■ RECORDS TO PROCESS
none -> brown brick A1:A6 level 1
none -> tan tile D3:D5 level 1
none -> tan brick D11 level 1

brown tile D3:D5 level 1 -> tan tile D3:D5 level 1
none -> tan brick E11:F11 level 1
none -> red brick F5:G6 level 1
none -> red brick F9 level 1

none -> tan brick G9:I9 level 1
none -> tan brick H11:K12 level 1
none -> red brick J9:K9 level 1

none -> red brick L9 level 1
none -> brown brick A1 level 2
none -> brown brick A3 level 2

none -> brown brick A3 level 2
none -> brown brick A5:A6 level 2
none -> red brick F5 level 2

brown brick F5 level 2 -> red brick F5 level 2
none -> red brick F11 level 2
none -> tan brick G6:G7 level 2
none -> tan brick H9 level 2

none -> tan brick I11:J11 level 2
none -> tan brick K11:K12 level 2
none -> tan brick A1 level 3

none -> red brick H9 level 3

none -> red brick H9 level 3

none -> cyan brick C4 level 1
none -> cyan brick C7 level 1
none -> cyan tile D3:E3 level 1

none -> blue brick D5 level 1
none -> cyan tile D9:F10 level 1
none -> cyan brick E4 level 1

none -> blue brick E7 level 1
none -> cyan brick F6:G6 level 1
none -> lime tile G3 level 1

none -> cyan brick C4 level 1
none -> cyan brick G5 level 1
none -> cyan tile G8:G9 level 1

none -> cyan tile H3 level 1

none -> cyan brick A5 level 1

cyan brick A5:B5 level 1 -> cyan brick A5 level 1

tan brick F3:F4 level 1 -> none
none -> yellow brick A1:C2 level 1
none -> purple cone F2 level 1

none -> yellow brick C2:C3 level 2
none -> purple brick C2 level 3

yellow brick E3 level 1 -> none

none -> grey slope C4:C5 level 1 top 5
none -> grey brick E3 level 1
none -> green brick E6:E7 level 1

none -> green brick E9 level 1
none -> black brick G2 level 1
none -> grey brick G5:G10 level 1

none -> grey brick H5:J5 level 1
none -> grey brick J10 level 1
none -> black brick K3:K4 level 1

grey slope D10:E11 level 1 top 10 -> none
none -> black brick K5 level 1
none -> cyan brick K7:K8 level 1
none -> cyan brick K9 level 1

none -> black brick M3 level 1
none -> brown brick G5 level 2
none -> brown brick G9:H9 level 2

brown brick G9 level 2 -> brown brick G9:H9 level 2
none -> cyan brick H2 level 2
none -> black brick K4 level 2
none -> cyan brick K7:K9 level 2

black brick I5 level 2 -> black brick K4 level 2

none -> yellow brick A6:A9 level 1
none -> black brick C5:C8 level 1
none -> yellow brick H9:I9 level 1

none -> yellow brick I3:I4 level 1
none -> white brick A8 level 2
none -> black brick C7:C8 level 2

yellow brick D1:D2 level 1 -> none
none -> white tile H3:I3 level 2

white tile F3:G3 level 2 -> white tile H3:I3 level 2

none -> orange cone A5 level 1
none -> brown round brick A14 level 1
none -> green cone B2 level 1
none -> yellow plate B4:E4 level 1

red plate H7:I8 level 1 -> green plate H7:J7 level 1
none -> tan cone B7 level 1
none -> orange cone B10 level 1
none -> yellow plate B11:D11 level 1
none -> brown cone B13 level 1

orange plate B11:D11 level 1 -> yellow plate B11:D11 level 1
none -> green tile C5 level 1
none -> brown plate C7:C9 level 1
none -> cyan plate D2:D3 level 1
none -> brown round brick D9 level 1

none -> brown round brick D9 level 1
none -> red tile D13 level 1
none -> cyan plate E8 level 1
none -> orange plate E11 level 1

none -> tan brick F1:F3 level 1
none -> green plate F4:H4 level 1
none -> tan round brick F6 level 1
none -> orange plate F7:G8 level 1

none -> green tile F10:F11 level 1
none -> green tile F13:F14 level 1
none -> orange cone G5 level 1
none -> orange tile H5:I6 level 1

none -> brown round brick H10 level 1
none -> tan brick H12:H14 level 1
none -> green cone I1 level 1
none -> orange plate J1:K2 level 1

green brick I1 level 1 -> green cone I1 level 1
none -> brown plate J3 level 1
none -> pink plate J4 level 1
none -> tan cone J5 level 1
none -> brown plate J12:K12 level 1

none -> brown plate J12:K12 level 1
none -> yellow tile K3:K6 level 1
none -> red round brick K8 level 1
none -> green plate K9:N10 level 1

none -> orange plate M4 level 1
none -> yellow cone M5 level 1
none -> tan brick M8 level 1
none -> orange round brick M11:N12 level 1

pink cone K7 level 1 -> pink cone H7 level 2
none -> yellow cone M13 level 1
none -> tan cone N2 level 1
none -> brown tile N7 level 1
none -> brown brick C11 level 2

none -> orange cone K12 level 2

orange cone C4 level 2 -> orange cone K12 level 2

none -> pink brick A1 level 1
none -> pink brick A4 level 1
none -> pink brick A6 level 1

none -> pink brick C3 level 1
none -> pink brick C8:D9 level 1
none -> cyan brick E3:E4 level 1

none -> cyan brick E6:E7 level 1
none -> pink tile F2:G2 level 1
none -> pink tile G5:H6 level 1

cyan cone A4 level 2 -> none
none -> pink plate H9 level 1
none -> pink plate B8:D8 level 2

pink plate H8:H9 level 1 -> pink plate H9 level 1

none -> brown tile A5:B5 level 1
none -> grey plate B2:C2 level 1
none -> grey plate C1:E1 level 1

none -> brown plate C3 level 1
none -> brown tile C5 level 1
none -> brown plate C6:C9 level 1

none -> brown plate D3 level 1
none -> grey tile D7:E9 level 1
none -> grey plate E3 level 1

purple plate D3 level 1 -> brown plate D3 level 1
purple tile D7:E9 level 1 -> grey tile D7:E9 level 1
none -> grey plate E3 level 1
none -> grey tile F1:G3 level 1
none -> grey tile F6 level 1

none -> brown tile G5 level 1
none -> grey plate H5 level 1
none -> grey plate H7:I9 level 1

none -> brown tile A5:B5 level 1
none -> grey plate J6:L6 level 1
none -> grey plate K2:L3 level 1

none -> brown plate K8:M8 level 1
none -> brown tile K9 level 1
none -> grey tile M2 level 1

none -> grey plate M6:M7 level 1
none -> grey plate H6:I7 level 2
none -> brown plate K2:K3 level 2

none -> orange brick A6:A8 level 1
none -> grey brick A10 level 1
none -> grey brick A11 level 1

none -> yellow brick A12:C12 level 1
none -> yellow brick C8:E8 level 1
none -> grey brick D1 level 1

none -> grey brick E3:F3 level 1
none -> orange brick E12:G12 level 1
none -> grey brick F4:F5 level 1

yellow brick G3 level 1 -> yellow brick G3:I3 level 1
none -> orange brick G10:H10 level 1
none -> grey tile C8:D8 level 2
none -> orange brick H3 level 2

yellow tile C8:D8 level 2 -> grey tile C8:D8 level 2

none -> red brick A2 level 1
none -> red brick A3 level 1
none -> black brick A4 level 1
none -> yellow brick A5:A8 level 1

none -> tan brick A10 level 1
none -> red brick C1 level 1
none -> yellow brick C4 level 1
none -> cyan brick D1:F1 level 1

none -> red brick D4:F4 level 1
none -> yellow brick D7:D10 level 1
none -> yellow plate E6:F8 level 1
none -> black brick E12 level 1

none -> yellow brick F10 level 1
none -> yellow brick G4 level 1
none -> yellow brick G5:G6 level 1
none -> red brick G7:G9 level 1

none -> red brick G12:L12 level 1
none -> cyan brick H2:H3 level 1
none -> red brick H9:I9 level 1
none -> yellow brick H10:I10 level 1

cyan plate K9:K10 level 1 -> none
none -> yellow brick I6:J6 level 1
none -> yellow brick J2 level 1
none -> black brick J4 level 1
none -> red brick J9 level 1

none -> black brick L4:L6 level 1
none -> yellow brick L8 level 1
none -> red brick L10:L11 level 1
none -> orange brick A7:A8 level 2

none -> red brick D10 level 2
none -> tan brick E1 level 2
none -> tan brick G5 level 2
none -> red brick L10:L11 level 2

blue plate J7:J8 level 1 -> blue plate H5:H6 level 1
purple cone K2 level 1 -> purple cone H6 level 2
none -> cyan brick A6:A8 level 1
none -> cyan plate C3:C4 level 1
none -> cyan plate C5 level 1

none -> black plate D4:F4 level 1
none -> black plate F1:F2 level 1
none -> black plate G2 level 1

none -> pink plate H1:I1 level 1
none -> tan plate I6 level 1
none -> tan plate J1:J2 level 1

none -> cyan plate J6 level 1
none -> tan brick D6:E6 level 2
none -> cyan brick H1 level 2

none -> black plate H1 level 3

■ WHAT NEEDS TO BE DONE
Return exactly, and only, the lines above starting at the line that contains "none -> brown plate K8:M8 level 1" and ending at the line that contains "none -> red brick H9:I9 level 1".

■ SOLUTION FOR THIS EXERCISE
none -> brown plate K8:M8 level 1
none -> brown tile K9 level 1
none -> grey tile M2 level 1

none -> grey plate M6:M7 level 1
none -> grey plate H6:I7 level 2
none -> brown plate K2:K3 level 2

none -> orange brick A6:A8 level 1
none -> grey brick A10 level 1
none -> grey brick A11 level 1

none -> yellow brick A12:C12 level 1
none -> yellow brick C8:E8 level 1
none -> grey brick D1 level 1

none -> grey brick E3:F3 level 1
none -> orange brick E12:G12 level 1
none -> grey brick F4:F5 level 1

yellow brick G3 level 1 -> yellow brick G3:I3 level 1
none -> orange brick G10:H10 level 1
none -> grey tile C8:D8 level 2
none -> orange brick H3 level 2

yellow tile C8:D8 level 2 -> grey tile C8:D8 level 2

none -> red brick A2 level 1
none -> red brick A3 level 1
none -> black brick A4 level 1
none -> yellow brick A5:A8 level 1

none -> tan brick A10 level 1
none -> red brick C1 level 1
none -> yellow brick C4 level 1
none -> cyan brick D1:F1 level 1

none -> red brick D4:F4 level 1
none -> yellow brick D7:D10 level 1
none -> yellow plate E6:F8 level 1
none -> black brick E12 level 1

none -> yellow brick F10 level 1
none -> yellow brick G4 level 1
none -> yellow brick G5:G6 level 1
none -> red brick G7:G9 level 1

none -> red brick G12:L12 level 1
none -> cyan brick H2:H3 level 1
none -> red brick H9:I9 level 1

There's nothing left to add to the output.